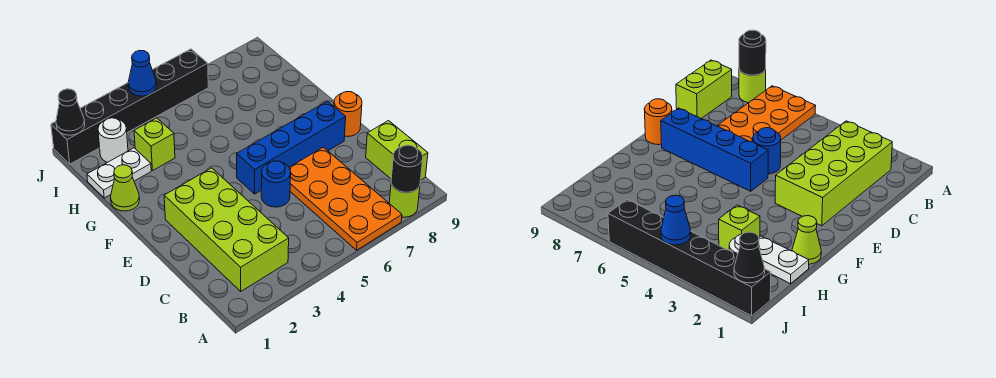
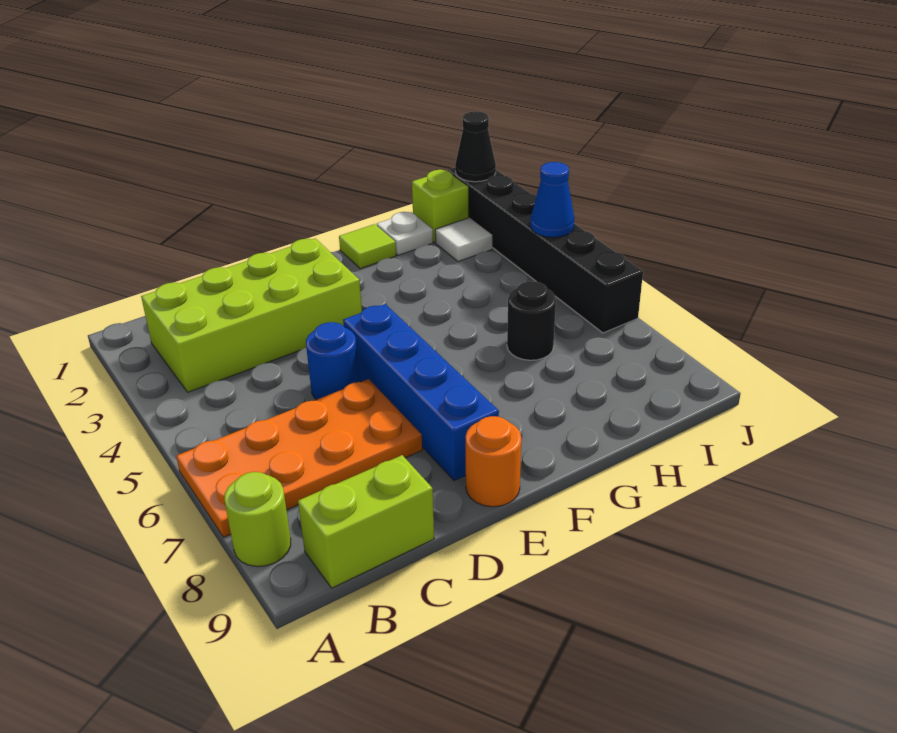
black 1x1 round brick [391,145,423,192] -> black 1x1 round brick moved to [507,281,556,360]
lime 1x1 cone [111,165,139,211] -> lime 1x1 tile [339,224,396,269]
white 1x2 plate [87,148,151,198] -> white 1x1 plate [377,212,433,255]
lime 1x1 brick [134,118,175,170] -> lime 1x1 brick moved to [412,170,468,242]
white 1x1 round brick [98,118,128,162] -> white 1x1 tile [435,218,492,262]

-------

Which lines in the data hold the string "lime"? Copy each of them.

_RESPONSE:_
lime 1x1 cone [111,165,139,211] -> lime 1x1 tile [339,224,396,269]
lime 1x1 brick [134,118,175,170] -> lime 1x1 brick moved to [412,170,468,242]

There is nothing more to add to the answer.